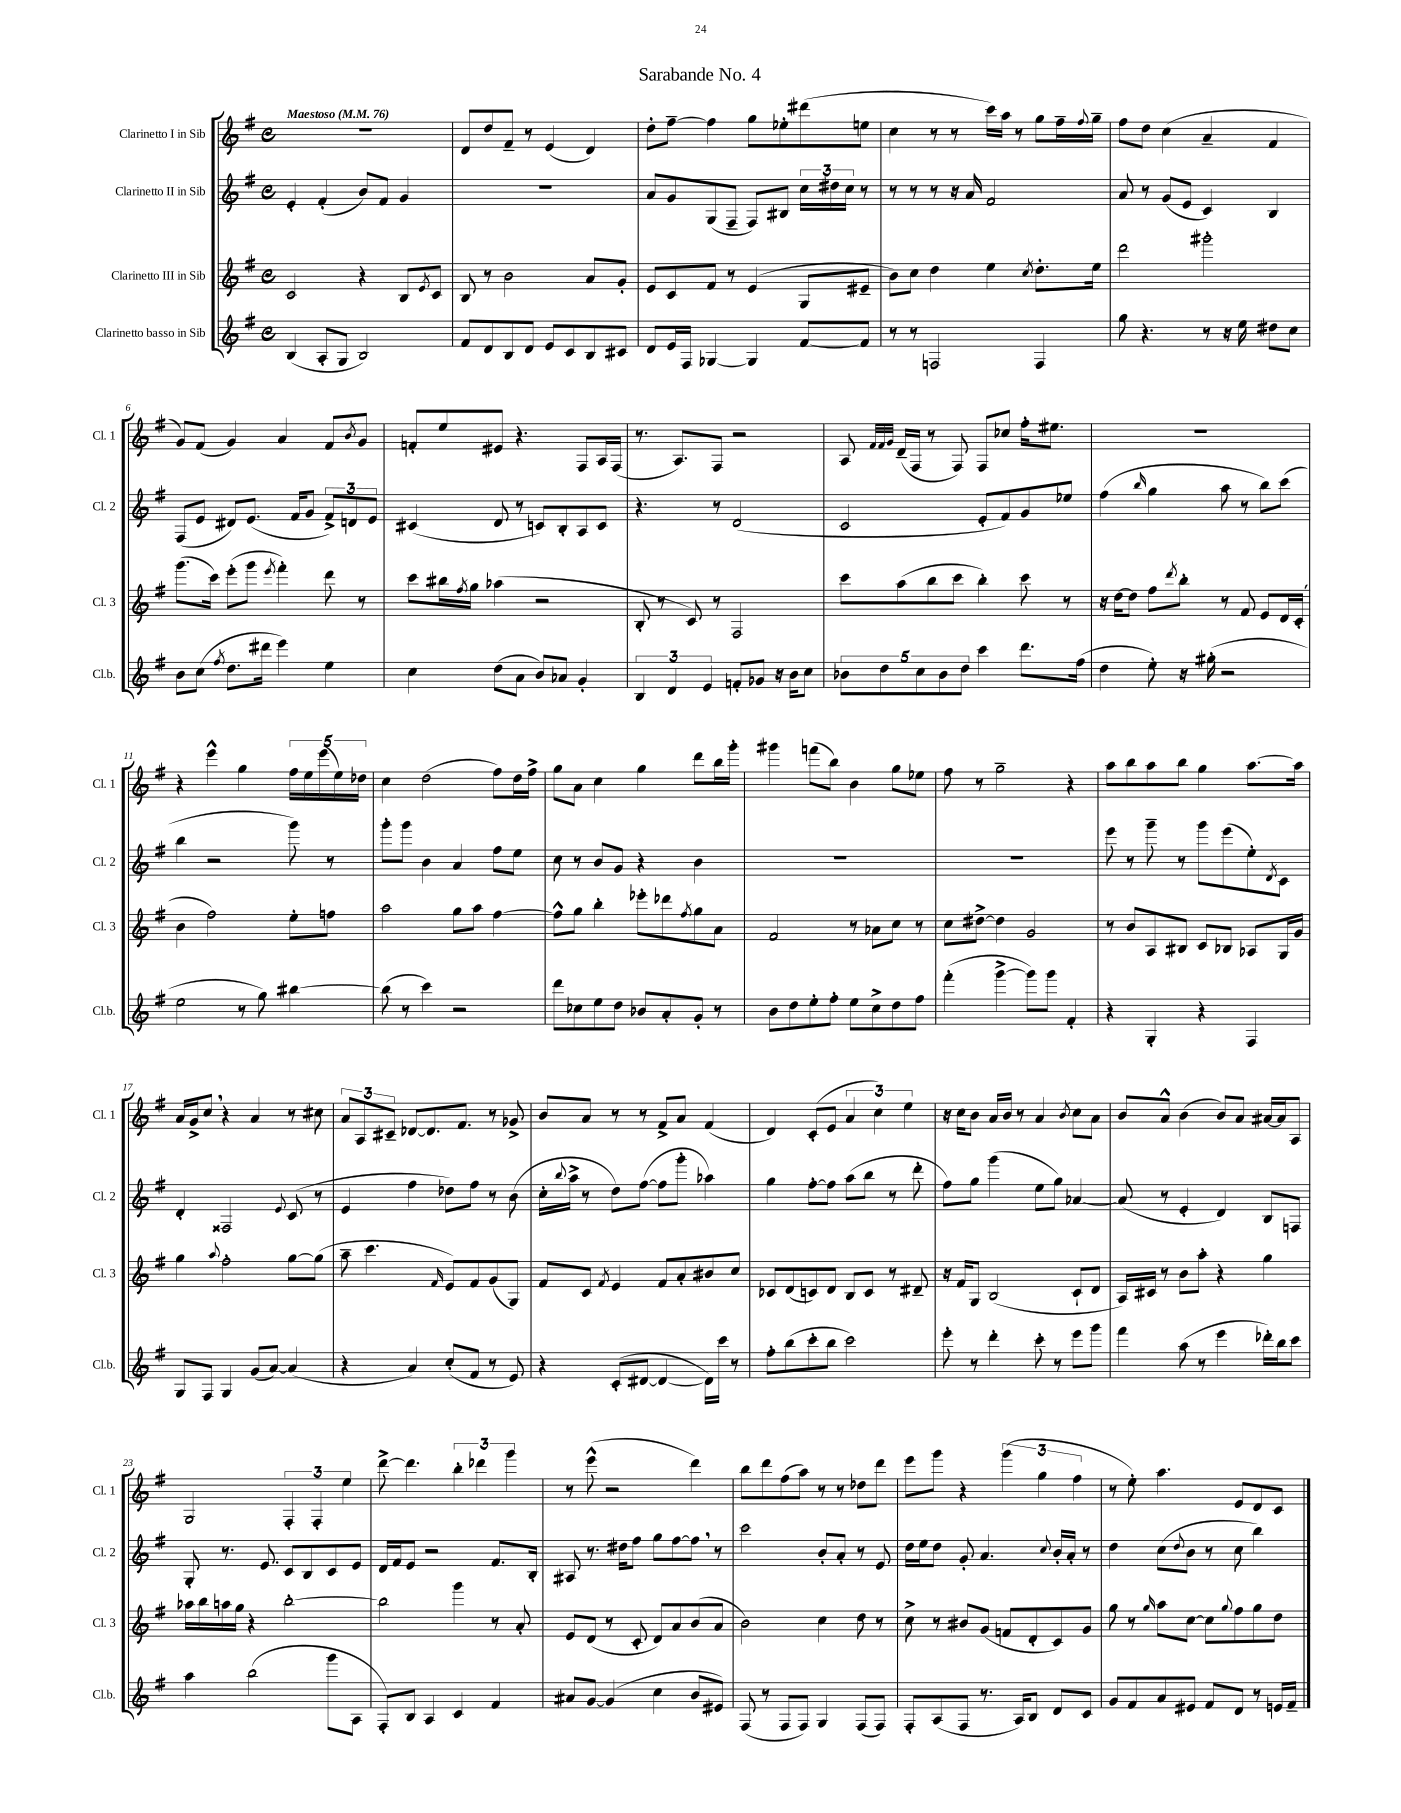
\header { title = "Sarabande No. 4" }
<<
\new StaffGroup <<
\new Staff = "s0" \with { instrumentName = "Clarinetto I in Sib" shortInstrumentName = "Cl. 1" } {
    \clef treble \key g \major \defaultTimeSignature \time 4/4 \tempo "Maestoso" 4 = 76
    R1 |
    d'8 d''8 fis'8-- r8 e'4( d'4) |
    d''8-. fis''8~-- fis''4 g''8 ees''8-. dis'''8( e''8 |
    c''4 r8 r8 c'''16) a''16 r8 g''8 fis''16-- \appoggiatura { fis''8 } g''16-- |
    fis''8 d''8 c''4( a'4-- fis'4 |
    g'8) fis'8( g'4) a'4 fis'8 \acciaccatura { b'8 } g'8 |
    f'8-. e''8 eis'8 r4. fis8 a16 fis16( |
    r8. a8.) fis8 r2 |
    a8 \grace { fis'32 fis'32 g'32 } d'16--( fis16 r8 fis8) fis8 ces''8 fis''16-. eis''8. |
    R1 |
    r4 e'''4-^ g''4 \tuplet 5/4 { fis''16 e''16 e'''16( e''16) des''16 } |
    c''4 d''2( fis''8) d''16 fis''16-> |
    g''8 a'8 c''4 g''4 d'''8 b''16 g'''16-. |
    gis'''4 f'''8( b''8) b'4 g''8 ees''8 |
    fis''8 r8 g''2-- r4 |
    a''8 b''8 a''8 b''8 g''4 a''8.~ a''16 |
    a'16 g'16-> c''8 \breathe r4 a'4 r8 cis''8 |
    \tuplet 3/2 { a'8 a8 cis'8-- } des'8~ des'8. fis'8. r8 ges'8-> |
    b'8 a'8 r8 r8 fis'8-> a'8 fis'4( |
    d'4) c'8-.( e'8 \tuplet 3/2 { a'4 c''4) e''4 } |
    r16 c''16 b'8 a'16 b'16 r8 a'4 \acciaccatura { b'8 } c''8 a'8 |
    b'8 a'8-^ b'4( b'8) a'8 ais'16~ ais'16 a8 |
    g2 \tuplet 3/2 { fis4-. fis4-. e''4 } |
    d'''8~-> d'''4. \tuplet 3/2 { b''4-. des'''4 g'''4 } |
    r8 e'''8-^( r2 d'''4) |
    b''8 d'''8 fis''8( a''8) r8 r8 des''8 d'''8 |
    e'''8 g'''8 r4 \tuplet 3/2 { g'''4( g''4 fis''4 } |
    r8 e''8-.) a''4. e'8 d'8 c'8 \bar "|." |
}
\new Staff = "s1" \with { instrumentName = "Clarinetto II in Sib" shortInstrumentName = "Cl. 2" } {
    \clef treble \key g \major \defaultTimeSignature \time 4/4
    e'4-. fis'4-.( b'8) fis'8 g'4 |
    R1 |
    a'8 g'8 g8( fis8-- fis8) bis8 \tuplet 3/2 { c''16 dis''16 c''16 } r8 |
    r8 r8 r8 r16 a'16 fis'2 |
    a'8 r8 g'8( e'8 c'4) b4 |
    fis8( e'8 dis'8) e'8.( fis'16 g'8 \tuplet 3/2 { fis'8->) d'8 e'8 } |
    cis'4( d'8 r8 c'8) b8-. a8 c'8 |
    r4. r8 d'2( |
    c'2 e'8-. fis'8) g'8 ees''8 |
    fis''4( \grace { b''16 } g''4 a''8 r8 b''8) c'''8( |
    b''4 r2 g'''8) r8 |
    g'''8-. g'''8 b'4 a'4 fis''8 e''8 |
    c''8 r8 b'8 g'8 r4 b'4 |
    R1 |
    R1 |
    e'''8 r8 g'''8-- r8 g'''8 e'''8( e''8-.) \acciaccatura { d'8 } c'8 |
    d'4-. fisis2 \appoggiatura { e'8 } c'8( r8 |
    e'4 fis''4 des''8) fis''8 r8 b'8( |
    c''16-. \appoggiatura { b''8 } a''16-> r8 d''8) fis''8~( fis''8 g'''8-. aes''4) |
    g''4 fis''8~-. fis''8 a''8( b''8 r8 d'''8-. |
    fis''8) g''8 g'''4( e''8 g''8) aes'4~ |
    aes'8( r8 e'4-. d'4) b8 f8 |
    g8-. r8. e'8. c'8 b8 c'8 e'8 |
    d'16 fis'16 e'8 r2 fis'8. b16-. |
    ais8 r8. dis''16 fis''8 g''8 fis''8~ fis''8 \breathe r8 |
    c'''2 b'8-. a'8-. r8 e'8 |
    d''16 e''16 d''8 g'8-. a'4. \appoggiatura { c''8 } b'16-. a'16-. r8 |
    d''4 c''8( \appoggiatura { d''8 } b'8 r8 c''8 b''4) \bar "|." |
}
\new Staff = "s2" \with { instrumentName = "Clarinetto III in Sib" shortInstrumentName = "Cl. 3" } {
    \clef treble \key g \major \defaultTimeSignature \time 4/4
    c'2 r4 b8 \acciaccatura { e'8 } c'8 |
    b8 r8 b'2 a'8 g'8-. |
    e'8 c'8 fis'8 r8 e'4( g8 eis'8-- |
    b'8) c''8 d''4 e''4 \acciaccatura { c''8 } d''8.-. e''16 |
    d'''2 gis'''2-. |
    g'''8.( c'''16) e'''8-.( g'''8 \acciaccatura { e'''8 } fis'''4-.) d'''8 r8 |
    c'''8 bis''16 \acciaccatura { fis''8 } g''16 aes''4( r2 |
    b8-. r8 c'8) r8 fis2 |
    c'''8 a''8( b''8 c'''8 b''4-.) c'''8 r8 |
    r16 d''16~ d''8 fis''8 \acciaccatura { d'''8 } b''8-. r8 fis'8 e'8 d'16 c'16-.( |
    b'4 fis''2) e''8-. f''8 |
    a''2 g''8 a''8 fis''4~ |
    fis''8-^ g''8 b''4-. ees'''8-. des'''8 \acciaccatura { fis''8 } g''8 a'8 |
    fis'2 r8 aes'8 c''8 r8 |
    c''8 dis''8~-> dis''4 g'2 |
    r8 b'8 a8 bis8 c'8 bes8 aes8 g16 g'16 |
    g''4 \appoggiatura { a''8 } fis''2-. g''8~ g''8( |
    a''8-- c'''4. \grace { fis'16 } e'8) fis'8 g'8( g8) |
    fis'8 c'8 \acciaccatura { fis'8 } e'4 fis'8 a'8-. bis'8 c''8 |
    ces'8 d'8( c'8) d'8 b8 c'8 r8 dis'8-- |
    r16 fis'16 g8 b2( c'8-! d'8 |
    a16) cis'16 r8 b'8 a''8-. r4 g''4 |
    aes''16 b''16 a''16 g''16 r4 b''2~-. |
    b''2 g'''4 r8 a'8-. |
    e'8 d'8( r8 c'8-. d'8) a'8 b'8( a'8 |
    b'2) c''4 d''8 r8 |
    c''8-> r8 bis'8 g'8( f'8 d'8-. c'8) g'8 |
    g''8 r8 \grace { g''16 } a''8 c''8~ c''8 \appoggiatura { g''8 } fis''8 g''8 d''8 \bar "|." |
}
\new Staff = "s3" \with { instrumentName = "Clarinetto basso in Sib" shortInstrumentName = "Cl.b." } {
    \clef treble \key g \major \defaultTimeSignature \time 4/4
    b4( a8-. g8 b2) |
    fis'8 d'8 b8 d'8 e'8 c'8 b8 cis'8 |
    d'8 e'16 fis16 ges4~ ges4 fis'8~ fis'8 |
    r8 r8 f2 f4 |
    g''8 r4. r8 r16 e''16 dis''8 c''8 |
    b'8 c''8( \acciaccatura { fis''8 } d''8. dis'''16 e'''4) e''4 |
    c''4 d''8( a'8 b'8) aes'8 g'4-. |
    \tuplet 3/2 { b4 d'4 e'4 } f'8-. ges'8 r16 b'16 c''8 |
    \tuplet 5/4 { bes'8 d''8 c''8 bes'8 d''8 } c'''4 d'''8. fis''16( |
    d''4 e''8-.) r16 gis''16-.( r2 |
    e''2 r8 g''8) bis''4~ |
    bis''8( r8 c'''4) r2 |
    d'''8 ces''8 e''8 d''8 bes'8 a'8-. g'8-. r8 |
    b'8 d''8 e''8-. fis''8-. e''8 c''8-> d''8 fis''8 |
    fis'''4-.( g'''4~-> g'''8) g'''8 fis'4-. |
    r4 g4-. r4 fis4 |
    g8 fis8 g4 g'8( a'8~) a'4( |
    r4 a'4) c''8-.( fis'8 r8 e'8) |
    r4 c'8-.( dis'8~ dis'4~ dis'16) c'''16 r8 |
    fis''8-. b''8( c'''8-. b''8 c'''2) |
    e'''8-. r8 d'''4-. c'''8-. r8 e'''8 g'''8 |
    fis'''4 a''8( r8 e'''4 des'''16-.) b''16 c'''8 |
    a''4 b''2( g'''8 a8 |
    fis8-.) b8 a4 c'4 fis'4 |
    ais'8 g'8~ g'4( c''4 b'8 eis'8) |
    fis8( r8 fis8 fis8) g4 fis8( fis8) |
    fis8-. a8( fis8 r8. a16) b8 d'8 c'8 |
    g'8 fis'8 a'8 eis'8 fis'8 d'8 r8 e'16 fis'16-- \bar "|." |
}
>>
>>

...

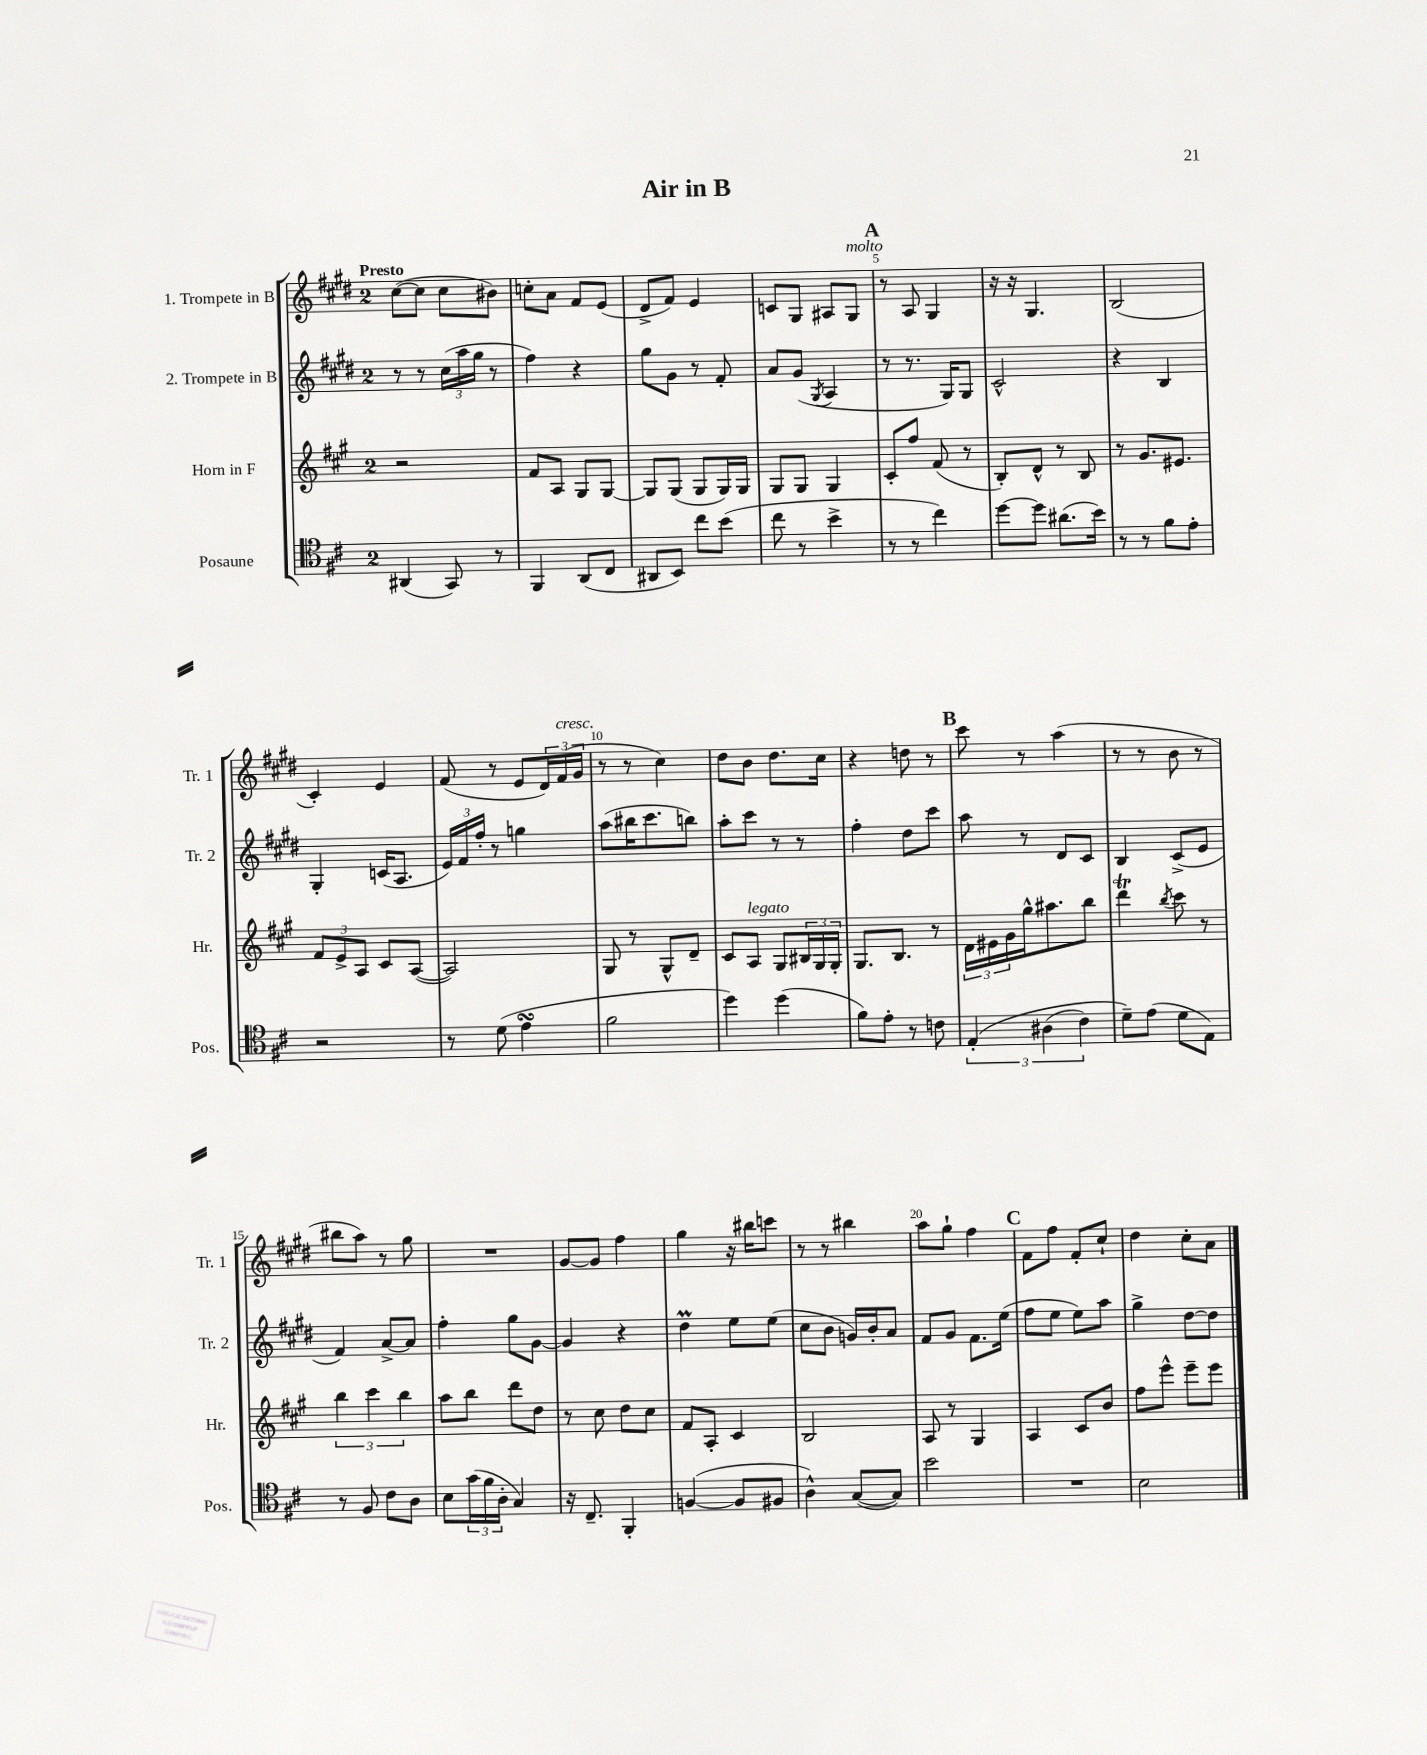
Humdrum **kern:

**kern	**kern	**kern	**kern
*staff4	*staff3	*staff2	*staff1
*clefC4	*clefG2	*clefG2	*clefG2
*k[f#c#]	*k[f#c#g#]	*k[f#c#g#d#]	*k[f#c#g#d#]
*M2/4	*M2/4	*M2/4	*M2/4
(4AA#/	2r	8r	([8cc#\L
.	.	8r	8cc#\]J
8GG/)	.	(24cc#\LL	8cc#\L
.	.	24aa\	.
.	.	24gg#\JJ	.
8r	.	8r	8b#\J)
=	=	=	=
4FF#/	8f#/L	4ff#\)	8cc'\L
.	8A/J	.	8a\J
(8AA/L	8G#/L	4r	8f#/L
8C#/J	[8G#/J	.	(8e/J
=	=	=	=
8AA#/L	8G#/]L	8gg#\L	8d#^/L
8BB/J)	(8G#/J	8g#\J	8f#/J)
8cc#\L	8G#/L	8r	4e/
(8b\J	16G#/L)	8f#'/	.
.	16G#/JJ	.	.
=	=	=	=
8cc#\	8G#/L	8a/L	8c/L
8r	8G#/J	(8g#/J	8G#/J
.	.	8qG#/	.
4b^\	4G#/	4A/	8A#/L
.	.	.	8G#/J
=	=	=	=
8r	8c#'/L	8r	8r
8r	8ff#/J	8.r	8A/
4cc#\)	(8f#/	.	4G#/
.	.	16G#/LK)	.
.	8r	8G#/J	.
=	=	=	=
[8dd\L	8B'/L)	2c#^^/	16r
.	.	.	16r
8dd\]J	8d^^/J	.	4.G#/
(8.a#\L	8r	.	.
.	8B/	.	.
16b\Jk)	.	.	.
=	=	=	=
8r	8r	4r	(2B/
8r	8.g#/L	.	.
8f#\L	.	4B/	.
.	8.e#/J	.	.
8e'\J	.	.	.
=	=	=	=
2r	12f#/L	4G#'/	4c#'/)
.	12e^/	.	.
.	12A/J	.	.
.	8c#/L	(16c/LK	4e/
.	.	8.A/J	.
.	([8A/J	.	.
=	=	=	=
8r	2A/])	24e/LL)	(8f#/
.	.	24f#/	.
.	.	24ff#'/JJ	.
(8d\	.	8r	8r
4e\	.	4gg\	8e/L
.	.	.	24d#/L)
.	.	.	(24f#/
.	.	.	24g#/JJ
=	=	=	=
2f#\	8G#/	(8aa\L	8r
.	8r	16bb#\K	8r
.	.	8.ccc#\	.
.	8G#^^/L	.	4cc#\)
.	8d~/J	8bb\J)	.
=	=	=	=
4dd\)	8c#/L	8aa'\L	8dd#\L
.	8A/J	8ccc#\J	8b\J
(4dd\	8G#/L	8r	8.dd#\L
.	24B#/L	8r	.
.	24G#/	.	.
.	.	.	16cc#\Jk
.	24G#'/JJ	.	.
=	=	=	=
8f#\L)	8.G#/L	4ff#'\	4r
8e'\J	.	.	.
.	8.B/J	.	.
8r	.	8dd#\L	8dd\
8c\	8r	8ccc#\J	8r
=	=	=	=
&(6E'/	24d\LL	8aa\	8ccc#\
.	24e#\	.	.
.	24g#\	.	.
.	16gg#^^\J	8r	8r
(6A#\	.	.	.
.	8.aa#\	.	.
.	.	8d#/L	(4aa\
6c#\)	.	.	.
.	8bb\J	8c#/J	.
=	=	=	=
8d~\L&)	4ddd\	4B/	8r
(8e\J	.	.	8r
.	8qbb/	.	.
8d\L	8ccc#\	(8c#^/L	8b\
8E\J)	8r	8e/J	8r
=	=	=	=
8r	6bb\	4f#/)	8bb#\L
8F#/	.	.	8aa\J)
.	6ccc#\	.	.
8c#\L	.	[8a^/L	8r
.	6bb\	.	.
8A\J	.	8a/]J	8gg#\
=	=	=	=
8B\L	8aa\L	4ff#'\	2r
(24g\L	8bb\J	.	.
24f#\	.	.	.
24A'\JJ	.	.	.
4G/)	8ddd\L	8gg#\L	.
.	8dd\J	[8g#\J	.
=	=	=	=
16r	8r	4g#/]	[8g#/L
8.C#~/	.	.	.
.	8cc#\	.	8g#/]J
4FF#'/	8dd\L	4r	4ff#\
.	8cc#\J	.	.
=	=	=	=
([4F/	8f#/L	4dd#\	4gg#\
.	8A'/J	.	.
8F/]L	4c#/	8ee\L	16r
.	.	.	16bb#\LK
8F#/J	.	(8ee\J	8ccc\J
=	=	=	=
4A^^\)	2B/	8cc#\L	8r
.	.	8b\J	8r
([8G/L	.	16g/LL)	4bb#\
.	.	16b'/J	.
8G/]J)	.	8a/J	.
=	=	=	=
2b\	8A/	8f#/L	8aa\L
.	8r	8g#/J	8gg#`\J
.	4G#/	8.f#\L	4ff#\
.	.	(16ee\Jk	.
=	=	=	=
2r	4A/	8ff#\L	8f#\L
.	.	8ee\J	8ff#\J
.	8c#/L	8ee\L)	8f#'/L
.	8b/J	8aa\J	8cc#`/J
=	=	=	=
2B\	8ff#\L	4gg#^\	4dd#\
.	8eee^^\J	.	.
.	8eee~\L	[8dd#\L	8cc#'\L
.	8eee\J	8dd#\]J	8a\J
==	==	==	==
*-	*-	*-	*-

• Problem statement
Determine how many of the lines above contain the string "shortInstrumentName", and state only that number.

• Answer to this exercise
4